** start of DATASET ENTRIES **

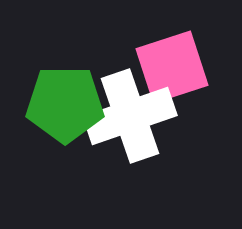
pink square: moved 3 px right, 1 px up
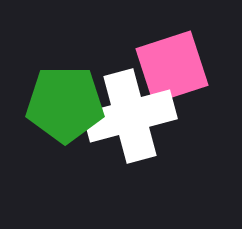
white cross: rotated 4 degrees clockwise
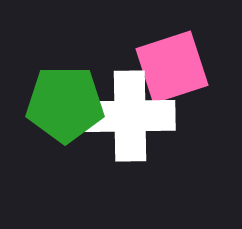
white cross: rotated 14 degrees clockwise
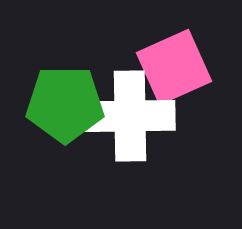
pink square: moved 2 px right; rotated 6 degrees counterclockwise
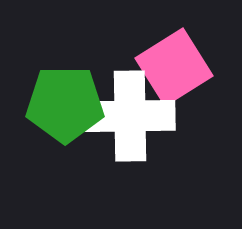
pink square: rotated 8 degrees counterclockwise
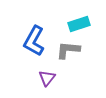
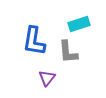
blue L-shape: rotated 20 degrees counterclockwise
gray L-shape: moved 2 px down; rotated 100 degrees counterclockwise
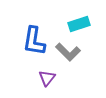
gray L-shape: rotated 40 degrees counterclockwise
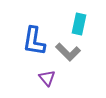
cyan rectangle: rotated 60 degrees counterclockwise
purple triangle: rotated 18 degrees counterclockwise
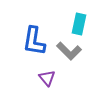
gray L-shape: moved 1 px right, 1 px up
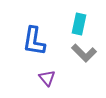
gray L-shape: moved 15 px right, 2 px down
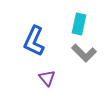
blue L-shape: rotated 16 degrees clockwise
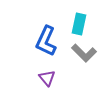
blue L-shape: moved 12 px right
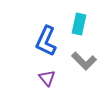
gray L-shape: moved 8 px down
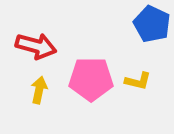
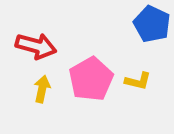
pink pentagon: rotated 30 degrees counterclockwise
yellow arrow: moved 3 px right, 1 px up
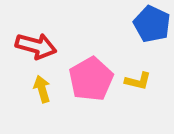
yellow arrow: rotated 28 degrees counterclockwise
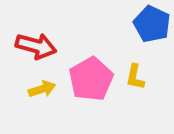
yellow L-shape: moved 3 px left, 4 px up; rotated 88 degrees clockwise
yellow arrow: rotated 88 degrees clockwise
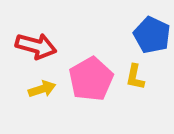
blue pentagon: moved 11 px down
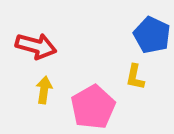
pink pentagon: moved 2 px right, 28 px down
yellow arrow: moved 2 px right, 1 px down; rotated 64 degrees counterclockwise
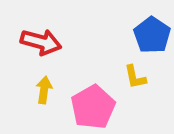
blue pentagon: rotated 9 degrees clockwise
red arrow: moved 5 px right, 4 px up
yellow L-shape: rotated 24 degrees counterclockwise
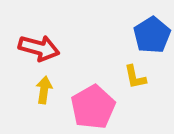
blue pentagon: rotated 6 degrees clockwise
red arrow: moved 2 px left, 6 px down
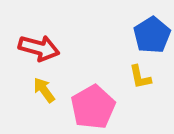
yellow L-shape: moved 5 px right
yellow arrow: rotated 44 degrees counterclockwise
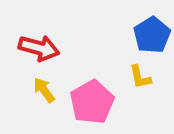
pink pentagon: moved 1 px left, 5 px up
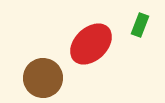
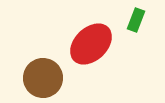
green rectangle: moved 4 px left, 5 px up
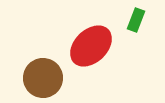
red ellipse: moved 2 px down
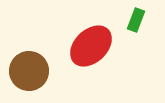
brown circle: moved 14 px left, 7 px up
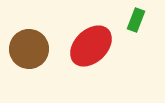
brown circle: moved 22 px up
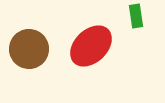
green rectangle: moved 4 px up; rotated 30 degrees counterclockwise
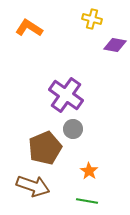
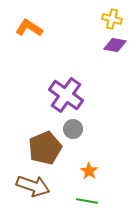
yellow cross: moved 20 px right
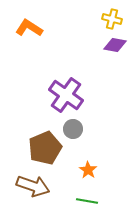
orange star: moved 1 px left, 1 px up
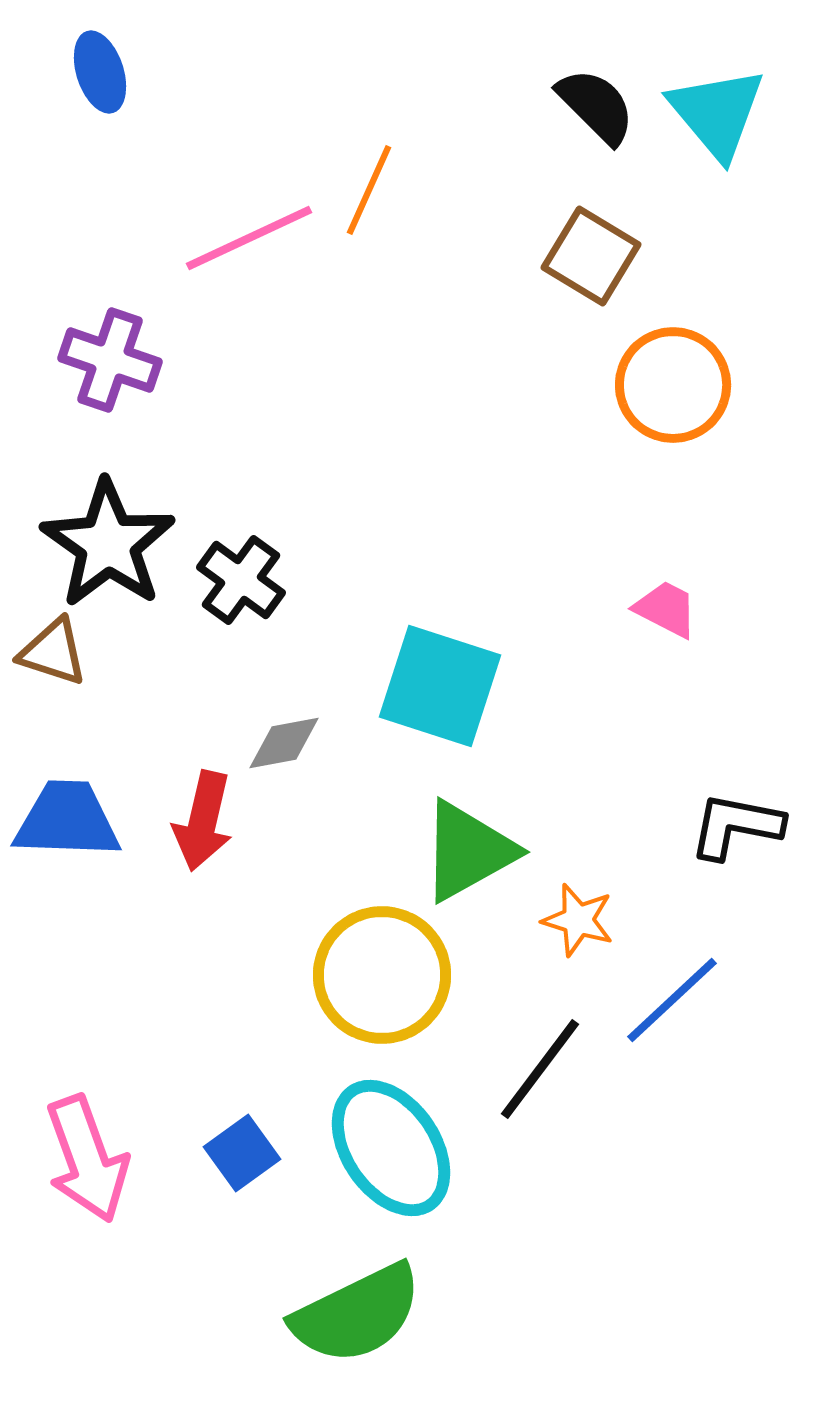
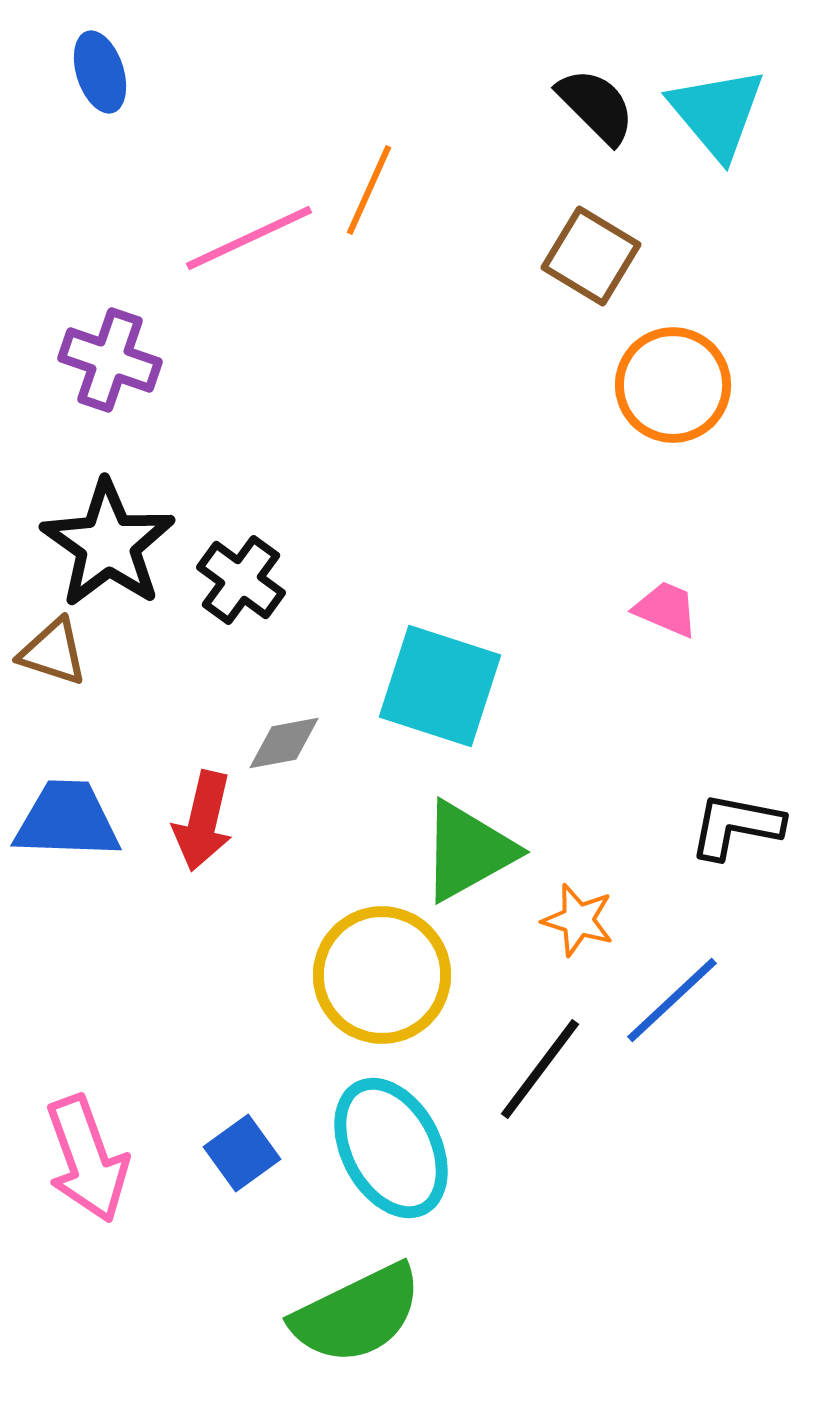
pink trapezoid: rotated 4 degrees counterclockwise
cyan ellipse: rotated 6 degrees clockwise
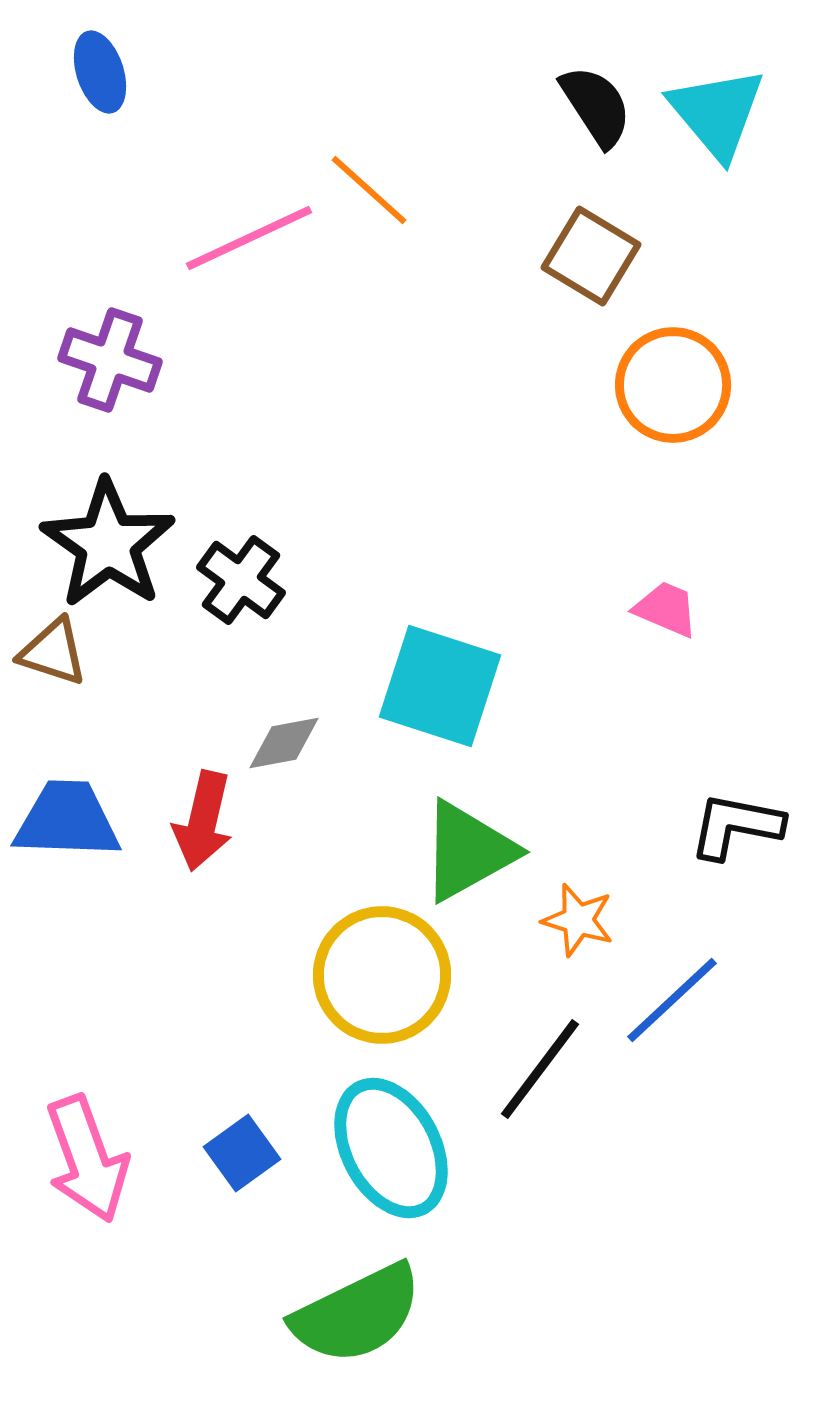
black semicircle: rotated 12 degrees clockwise
orange line: rotated 72 degrees counterclockwise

** end of DATASET ENTRIES **

--- STATED PROBLEM ---
Render the text lines in all of the data above as a numbered list, omitting any blank lines. Leave the pictures out of your answer.

--- COMPLETE RESPONSE ---
1. pink square: moved 3 px right, 1 px up
2. white cross: rotated 4 degrees clockwise
3. white cross: rotated 14 degrees clockwise
4. pink square: moved 2 px right; rotated 6 degrees counterclockwise
5. pink square: rotated 8 degrees counterclockwise
6. blue L-shape: rotated 20 degrees counterclockwise
7. gray L-shape: moved 2 px down; rotated 100 degrees counterclockwise
8. gray L-shape: rotated 40 degrees counterclockwise
9. cyan rectangle: rotated 60 degrees counterclockwise
10. purple triangle: rotated 18 degrees counterclockwise
11. gray L-shape: moved 1 px right, 1 px up
12. gray L-shape: moved 15 px right, 2 px down
13. blue L-shape: rotated 16 degrees clockwise
14. blue L-shape: moved 12 px right
15. gray L-shape: moved 8 px down
16. pink pentagon: rotated 30 degrees counterclockwise
17. yellow arrow: moved 3 px right, 1 px up
18. yellow arrow: rotated 28 degrees counterclockwise
19. yellow L-shape: moved 3 px left, 4 px up; rotated 88 degrees clockwise
20. yellow arrow: rotated 88 degrees clockwise
21. blue pentagon: moved 11 px down
22. pink pentagon: moved 2 px right, 28 px down
23. yellow arrow: moved 2 px right, 1 px down; rotated 64 degrees counterclockwise
24. blue pentagon: rotated 9 degrees clockwise
25. red arrow: moved 5 px right, 4 px up
26. yellow L-shape: rotated 24 degrees counterclockwise
27. blue pentagon: rotated 6 degrees clockwise
28. red arrow: moved 2 px left, 6 px down
29. yellow L-shape: moved 5 px right
30. yellow arrow: rotated 44 degrees counterclockwise
31. pink pentagon: moved 1 px left, 5 px up
32. green rectangle: moved 4 px left, 5 px up
33. red ellipse: moved 2 px down
34. brown circle: moved 14 px left, 7 px up
35. brown circle: moved 22 px up
36. green rectangle: moved 4 px up; rotated 30 degrees counterclockwise
37. yellow cross: moved 20 px right
38. orange star: moved 1 px left, 1 px up
39. pink trapezoid: rotated 4 degrees counterclockwise
40. cyan ellipse: rotated 6 degrees clockwise
41. black semicircle: rotated 12 degrees clockwise
42. orange line: rotated 72 degrees counterclockwise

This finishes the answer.